ASSIGNED TASK: Would you please transcribe the records below exactly, leaving out the pictures?

EXERCISE DATA:
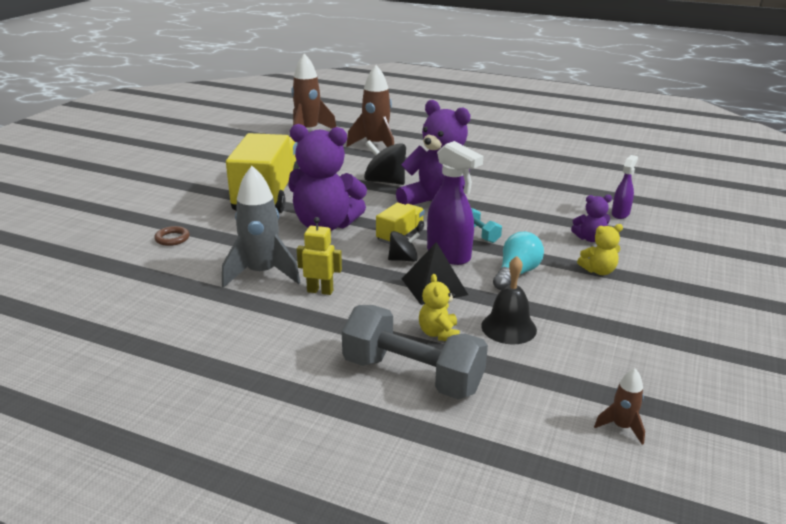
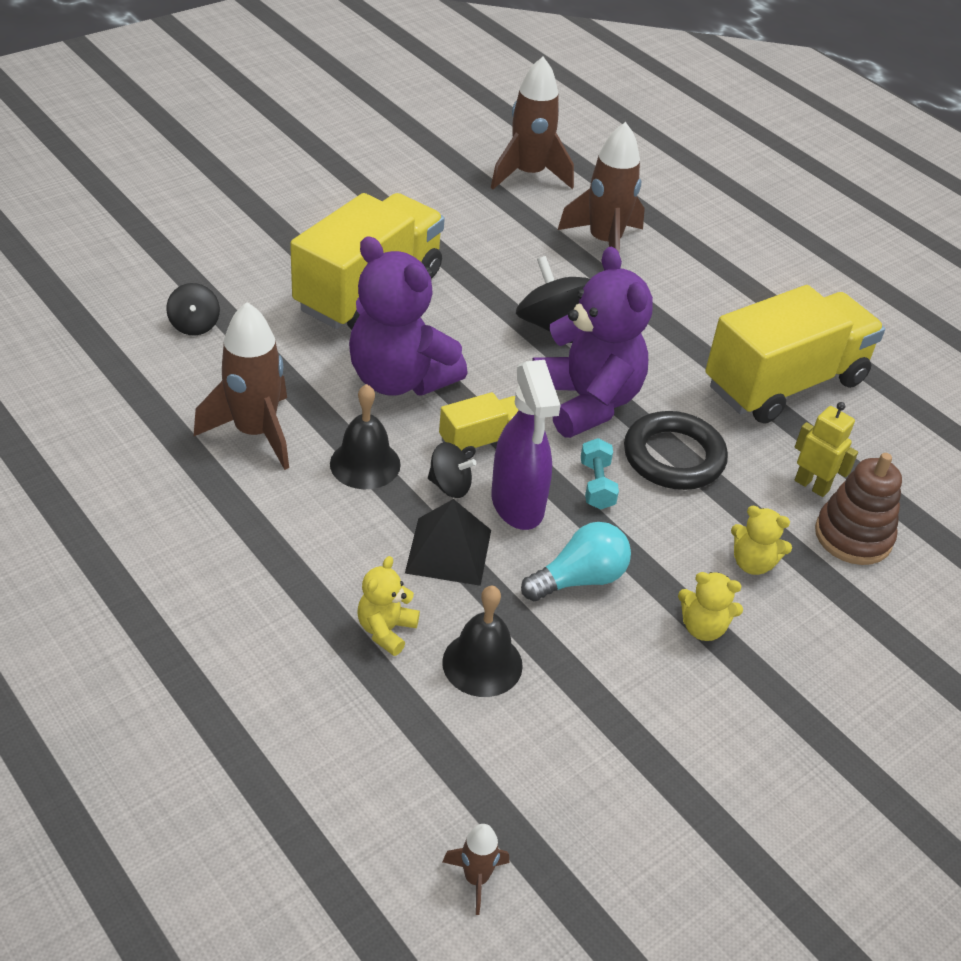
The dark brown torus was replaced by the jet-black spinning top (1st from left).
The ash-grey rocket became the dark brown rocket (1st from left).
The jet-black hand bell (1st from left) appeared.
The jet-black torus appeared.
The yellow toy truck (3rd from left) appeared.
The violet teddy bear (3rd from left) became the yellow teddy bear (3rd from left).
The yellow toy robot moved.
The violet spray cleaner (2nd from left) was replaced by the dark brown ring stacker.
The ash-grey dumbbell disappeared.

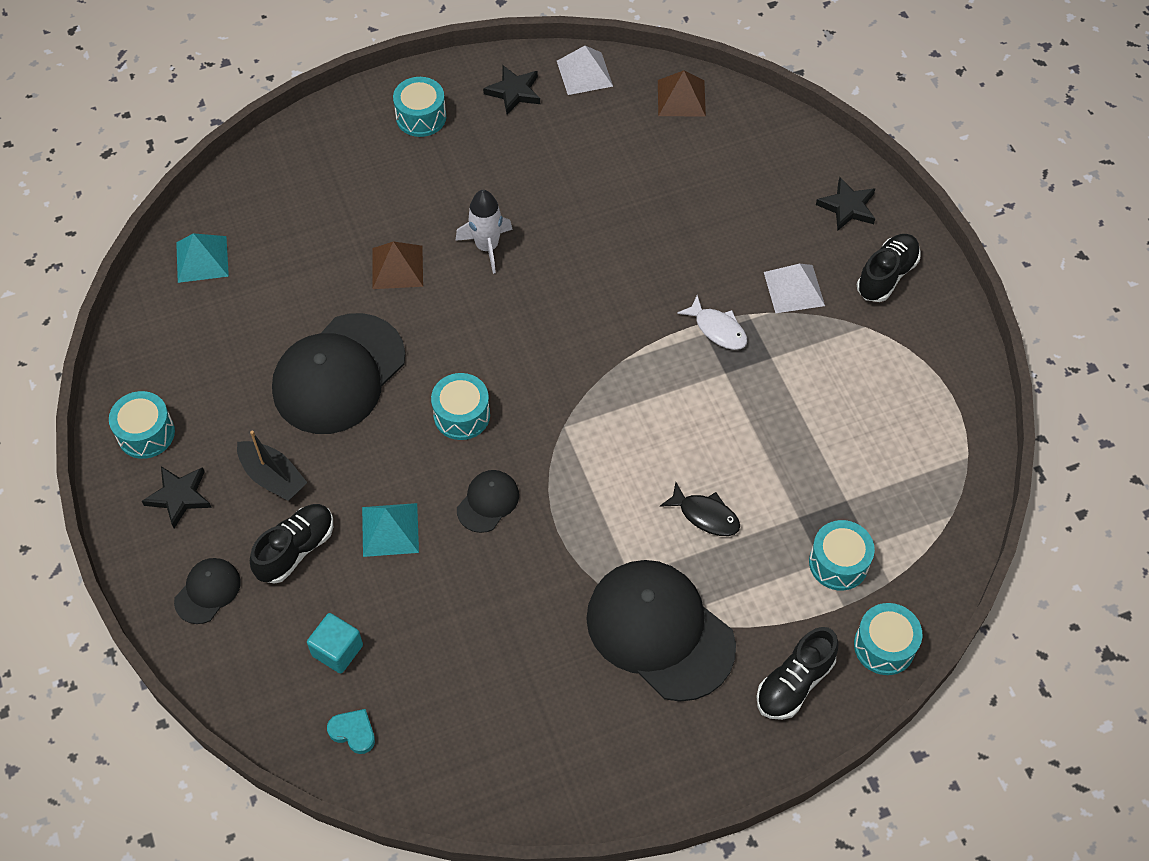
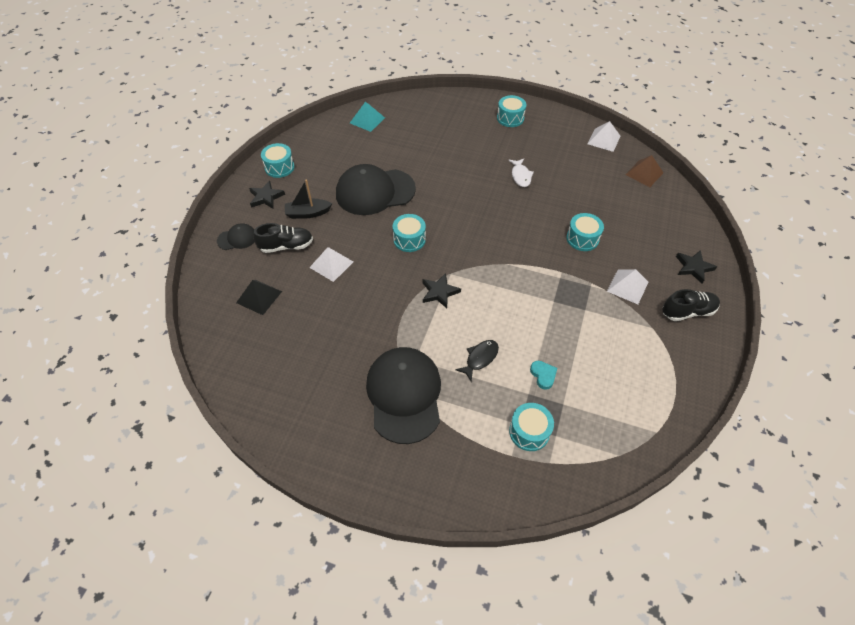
The aqua cube was replaced by the jet-black solid pyramid.
The jet-black boat turned 90 degrees clockwise.
The aqua solid pyramid (2nd from left) became the pure white solid pyramid (1st from left).
The jet-black star shape (2nd from left) moved.
The jet-black fish figure turned 120 degrees counterclockwise.
The pure white fish figure moved.
The aqua love heart moved.
The aqua snare drum (5th from left) moved.
The dark brown solid pyramid (1st from left) disappeared.
The pure white rocket disappeared.
The jet-black peaked cap (3rd from left) disappeared.
The jet-black shoe (2nd from left) disappeared.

WRITTEN SOLUTION:
The dark brown torus was replaced by the jet-black spinning top (1st from left).
The ash-grey rocket became the dark brown rocket (1st from left).
The jet-black hand bell (1st from left) appeared.
The jet-black torus appeared.
The yellow toy truck (3rd from left) appeared.
The violet teddy bear (3rd from left) became the yellow teddy bear (3rd from left).
The yellow toy robot moved.
The violet spray cleaner (2nd from left) was replaced by the dark brown ring stacker.
The ash-grey dumbbell disappeared.

The aqua cube was replaced by the jet-black solid pyramid.
The jet-black boat turned 90 degrees clockwise.
The aqua solid pyramid (2nd from left) became the pure white solid pyramid (1st from left).
The jet-black star shape (2nd from left) moved.
The jet-black fish figure turned 120 degrees counterclockwise.
The pure white fish figure moved.
The aqua love heart moved.
The aqua snare drum (5th from left) moved.
The dark brown solid pyramid (1st from left) disappeared.
The pure white rocket disappeared.
The jet-black peaked cap (3rd from left) disappeared.
The jet-black shoe (2nd from left) disappeared.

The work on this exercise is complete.